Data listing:

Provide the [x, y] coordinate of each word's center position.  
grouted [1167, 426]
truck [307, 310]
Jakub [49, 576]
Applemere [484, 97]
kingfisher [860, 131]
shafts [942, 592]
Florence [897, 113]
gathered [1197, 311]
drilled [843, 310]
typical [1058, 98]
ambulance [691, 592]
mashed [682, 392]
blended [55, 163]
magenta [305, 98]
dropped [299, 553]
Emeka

◆ **What you will do**: Please write out the records above again, swapping "truck" for "wagon" and leaving every other part unchanged.

◆ **Solution to the problem**:
Provide the [x, y] coordinate of each word's center position.  
grouted [1167, 426]
wagon [307, 310]
Jakub [49, 576]
Applemere [484, 97]
kingfisher [860, 131]
shafts [942, 592]
Florence [897, 113]
gathered [1197, 311]
drilled [843, 310]
typical [1058, 98]
ambulance [691, 592]
mashed [682, 392]
blended [55, 163]
magenta [305, 98]
dropped [299, 553]
Emeka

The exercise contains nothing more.